Source material Block Start
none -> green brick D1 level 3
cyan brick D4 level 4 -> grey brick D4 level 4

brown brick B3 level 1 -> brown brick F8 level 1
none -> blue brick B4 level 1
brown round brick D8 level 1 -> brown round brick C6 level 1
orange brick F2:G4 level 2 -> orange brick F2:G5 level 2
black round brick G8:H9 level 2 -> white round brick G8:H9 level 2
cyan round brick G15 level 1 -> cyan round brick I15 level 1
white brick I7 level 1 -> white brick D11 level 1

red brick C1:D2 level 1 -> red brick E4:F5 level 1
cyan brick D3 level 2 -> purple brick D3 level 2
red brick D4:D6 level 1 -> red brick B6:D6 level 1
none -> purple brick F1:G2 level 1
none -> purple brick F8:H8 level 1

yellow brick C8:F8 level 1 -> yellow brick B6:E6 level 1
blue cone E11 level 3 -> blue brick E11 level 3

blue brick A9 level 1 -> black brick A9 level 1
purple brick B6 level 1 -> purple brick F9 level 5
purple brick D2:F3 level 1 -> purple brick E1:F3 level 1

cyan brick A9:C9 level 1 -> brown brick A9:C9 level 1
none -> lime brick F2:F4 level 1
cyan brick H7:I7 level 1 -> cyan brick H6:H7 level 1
Source material Block End
## Your assignment
Using the data above, restate every record word for word.

## Result below
none -> green brick D1 level 3
cyan brick D4 level 4 -> grey brick D4 level 4

brown brick B3 level 1 -> brown brick F8 level 1
none -> blue brick B4 level 1
brown round brick D8 level 1 -> brown round brick C6 level 1
orange brick F2:G4 level 2 -> orange brick F2:G5 level 2
black round brick G8:H9 level 2 -> white round brick G8:H9 level 2
cyan round brick G15 level 1 -> cyan round brick I15 level 1
white brick I7 level 1 -> white brick D11 level 1

red brick C1:D2 level 1 -> red brick E4:F5 level 1
cyan brick D3 level 2 -> purple brick D3 level 2
red brick D4:D6 level 1 -> red brick B6:D6 level 1
none -> purple brick F1:G2 level 1
none -> purple brick F8:H8 level 1

yellow brick C8:F8 level 1 -> yellow brick B6:E6 level 1
blue cone E11 level 3 -> blue brick E11 level 3

blue brick A9 level 1 -> black brick A9 level 1
purple brick B6 level 1 -> purple brick F9 level 5
purple brick D2:F3 level 1 -> purple brick E1:F3 level 1

cyan brick A9:C9 level 1 -> brown brick A9:C9 level 1
none -> lime brick F2:F4 level 1
cyan brick H7:I7 level 1 -> cyan brick H6:H7 level 1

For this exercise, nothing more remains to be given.